INFORMATION GIVEN:
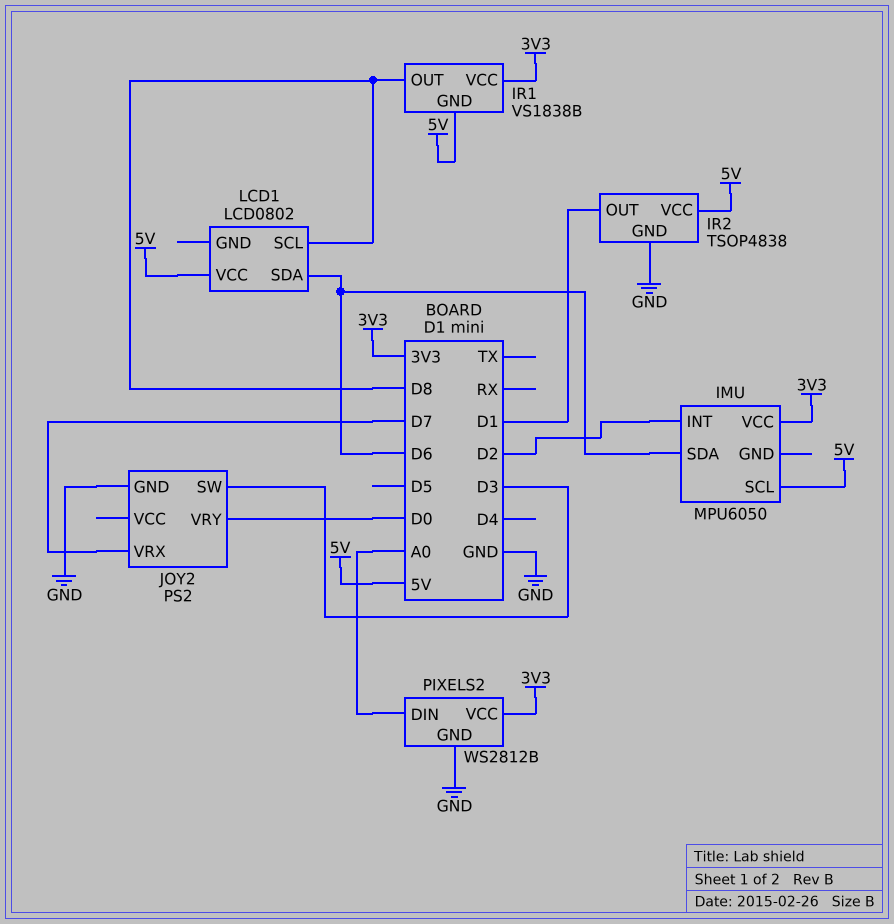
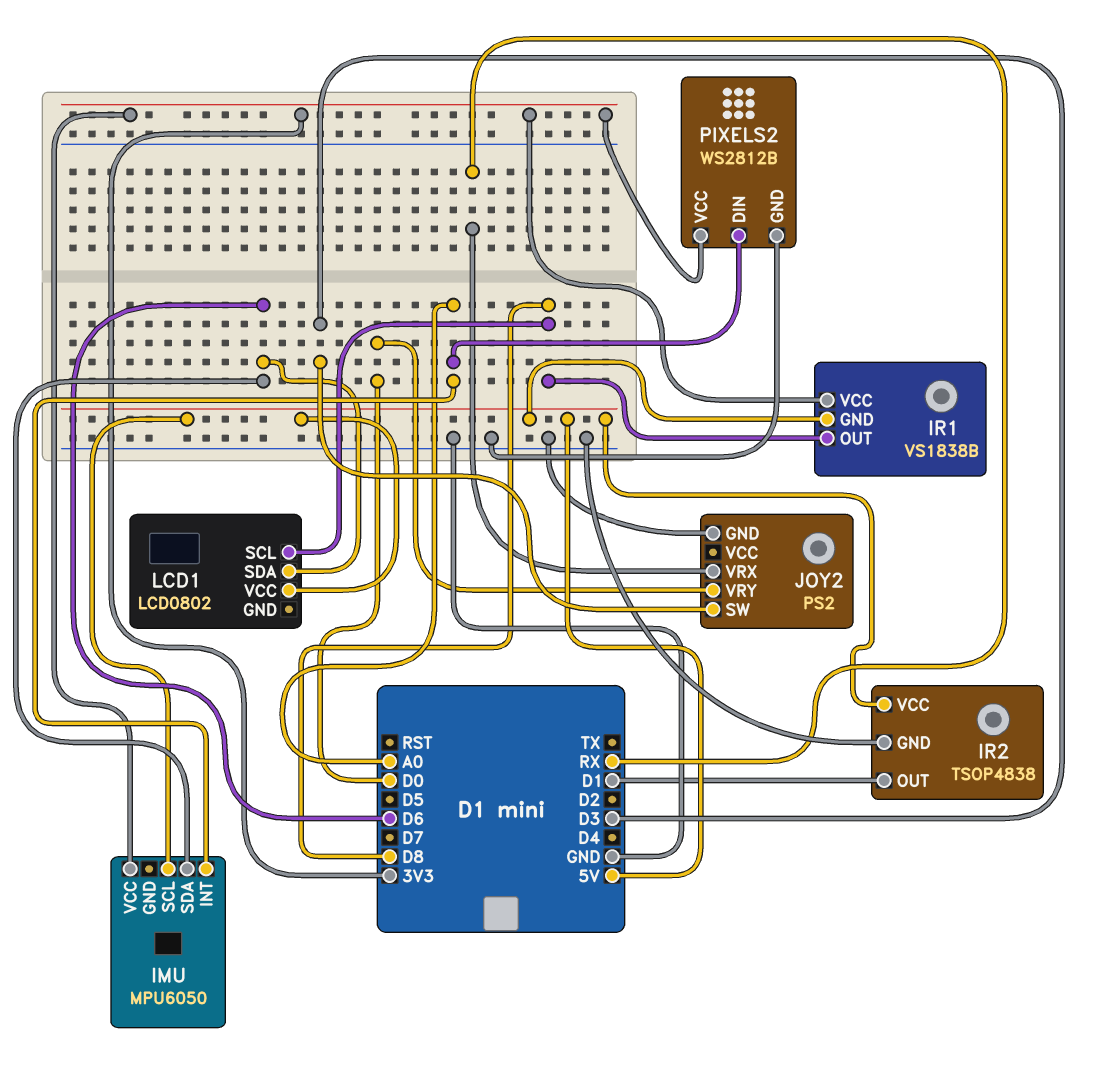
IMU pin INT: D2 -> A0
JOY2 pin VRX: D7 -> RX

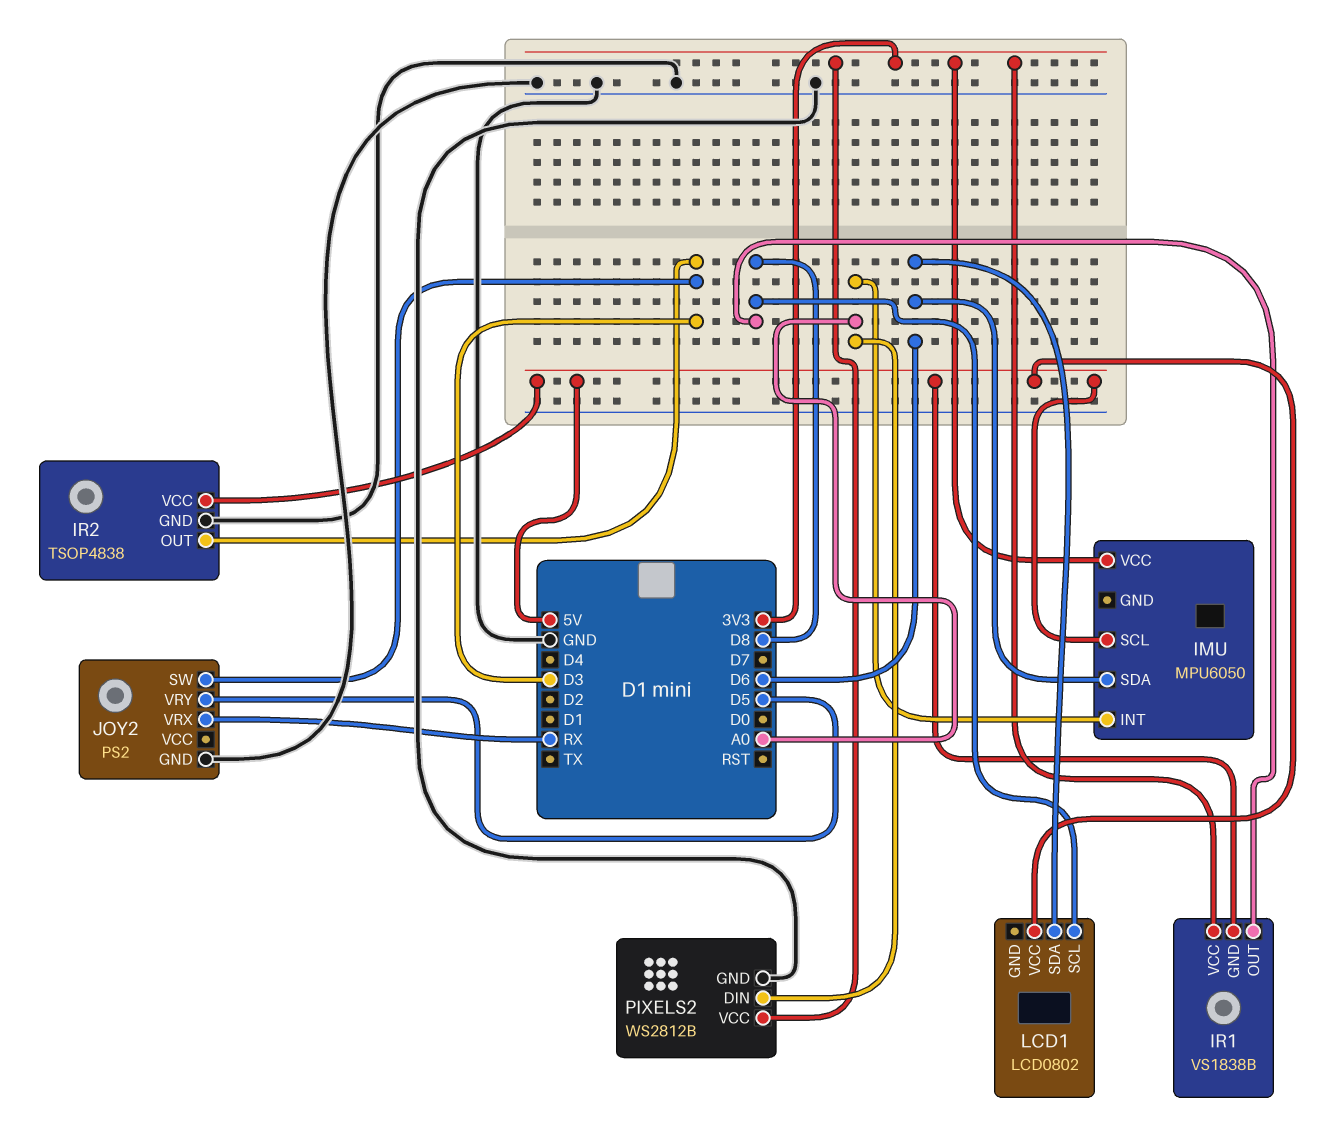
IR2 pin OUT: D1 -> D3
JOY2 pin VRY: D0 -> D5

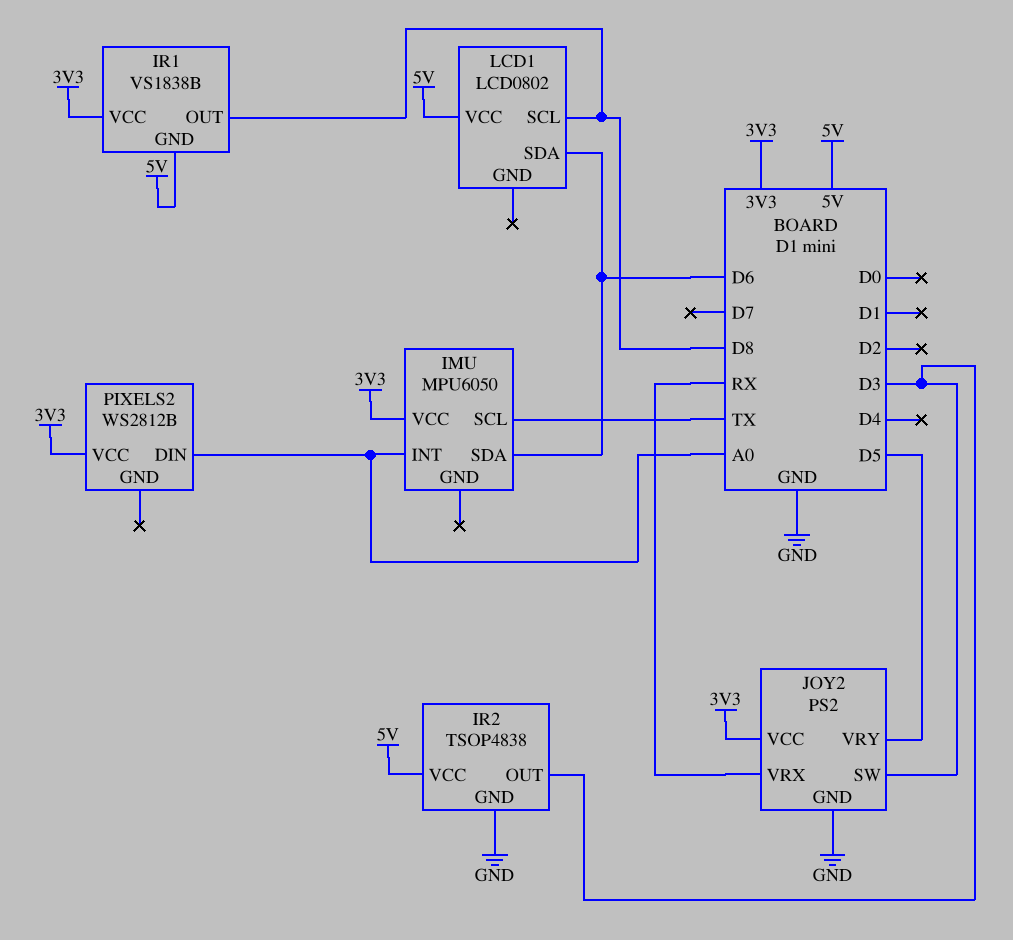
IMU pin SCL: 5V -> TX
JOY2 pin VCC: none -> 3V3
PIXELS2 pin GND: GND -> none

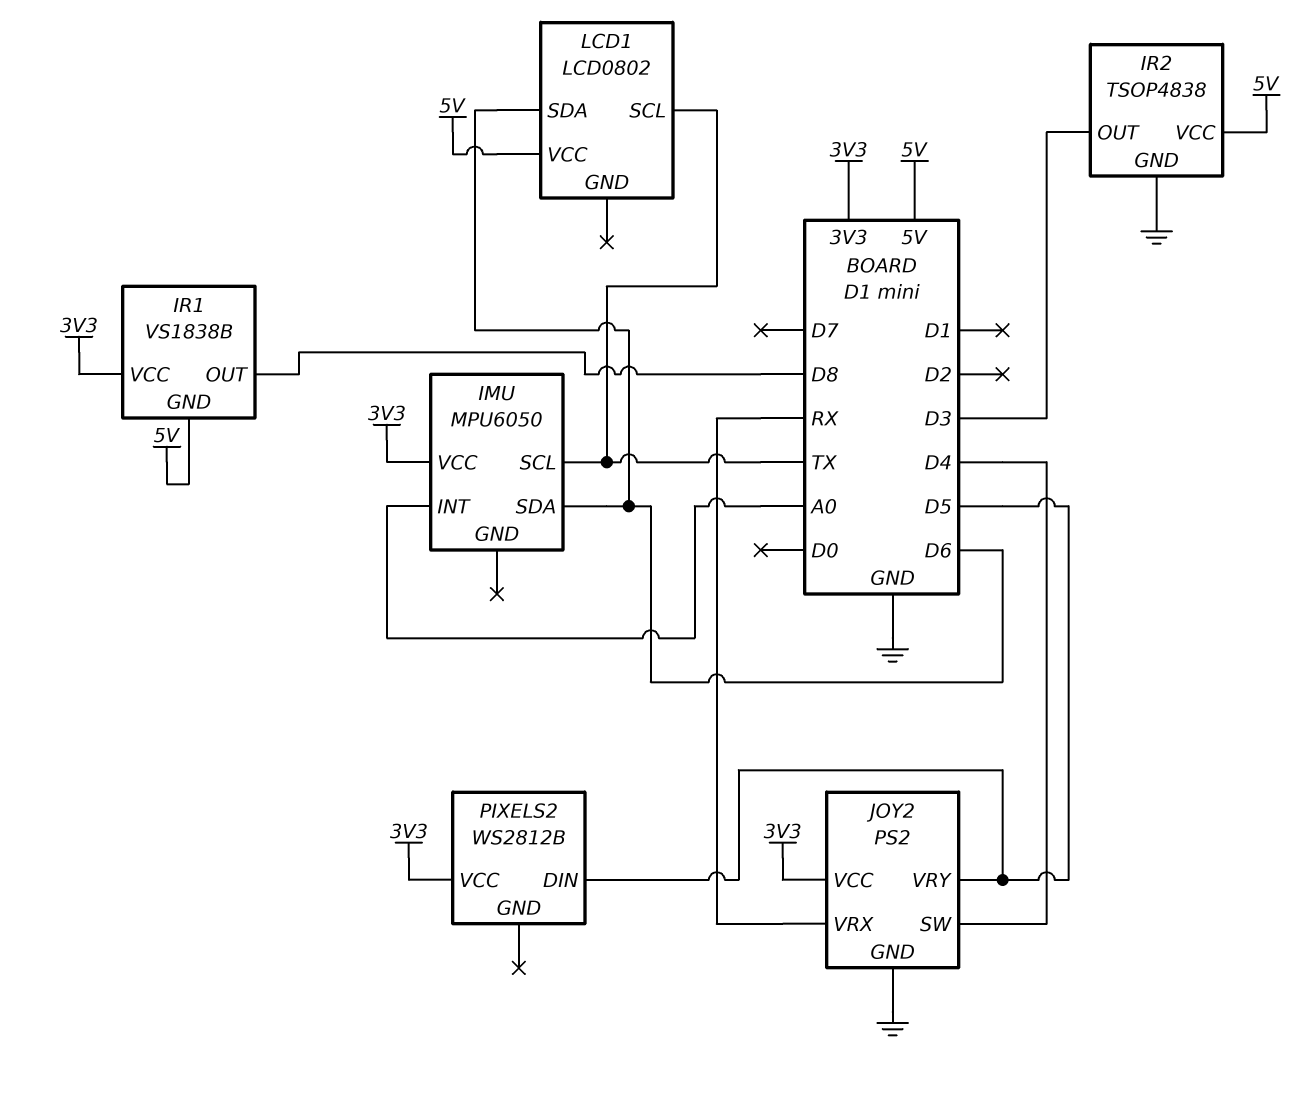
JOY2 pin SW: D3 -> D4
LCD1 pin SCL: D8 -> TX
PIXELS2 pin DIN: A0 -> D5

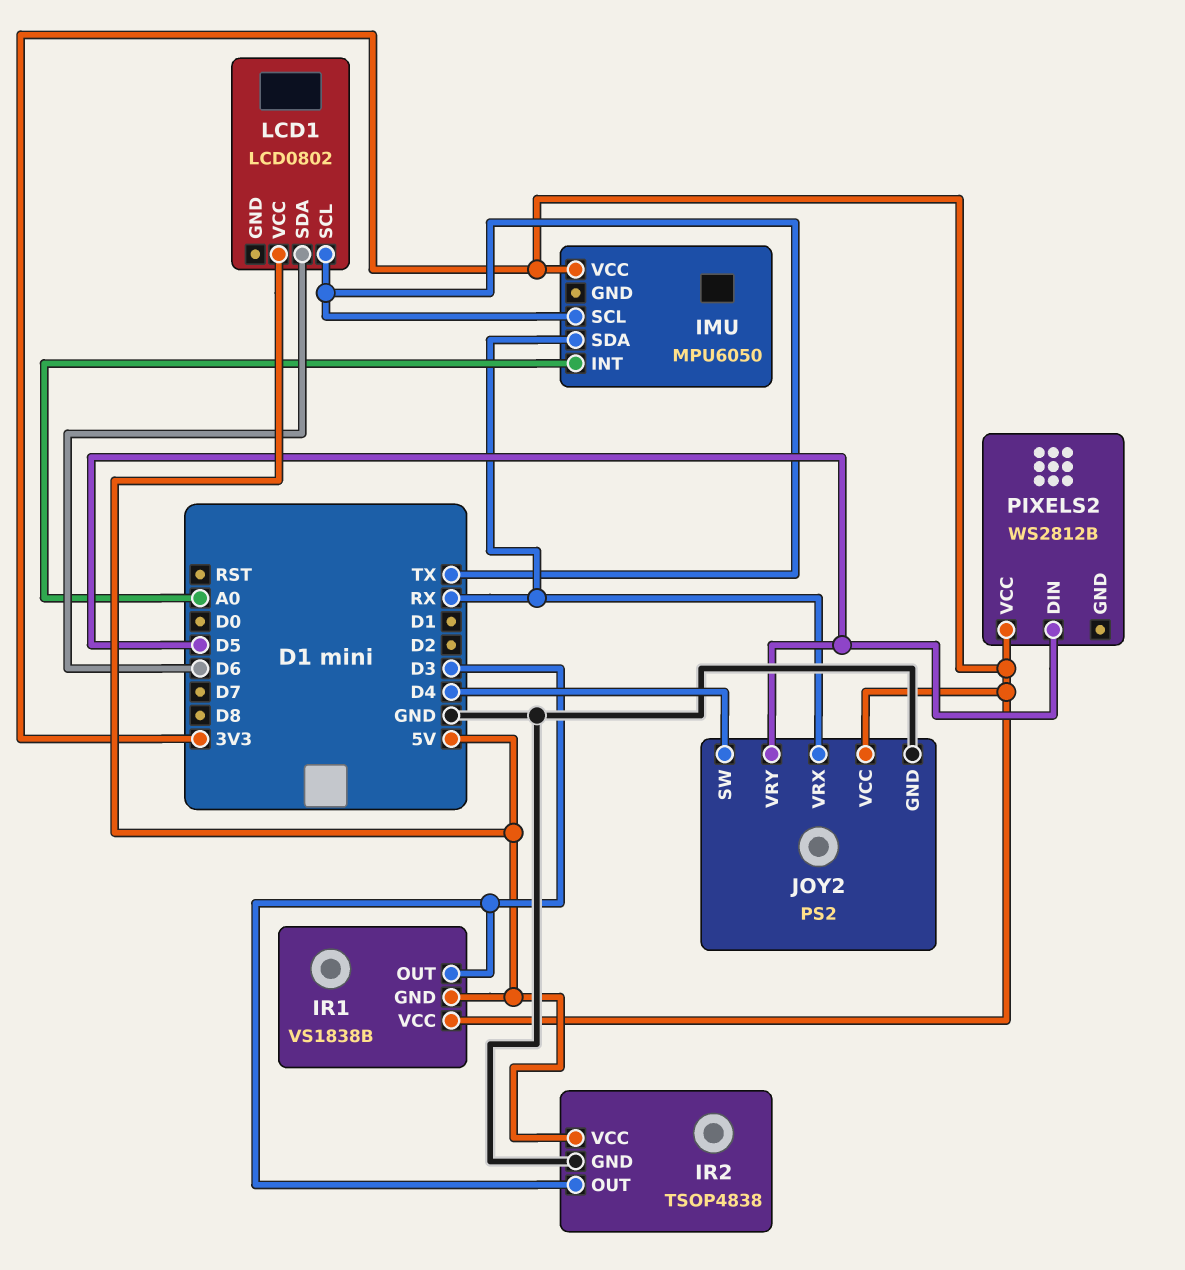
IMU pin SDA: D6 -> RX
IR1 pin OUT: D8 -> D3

WORK TO BE COMPLETED:
Each line of the material above either contains the word "none" or does not; state how many do, and nothing else.

ANSWER SECTION:
2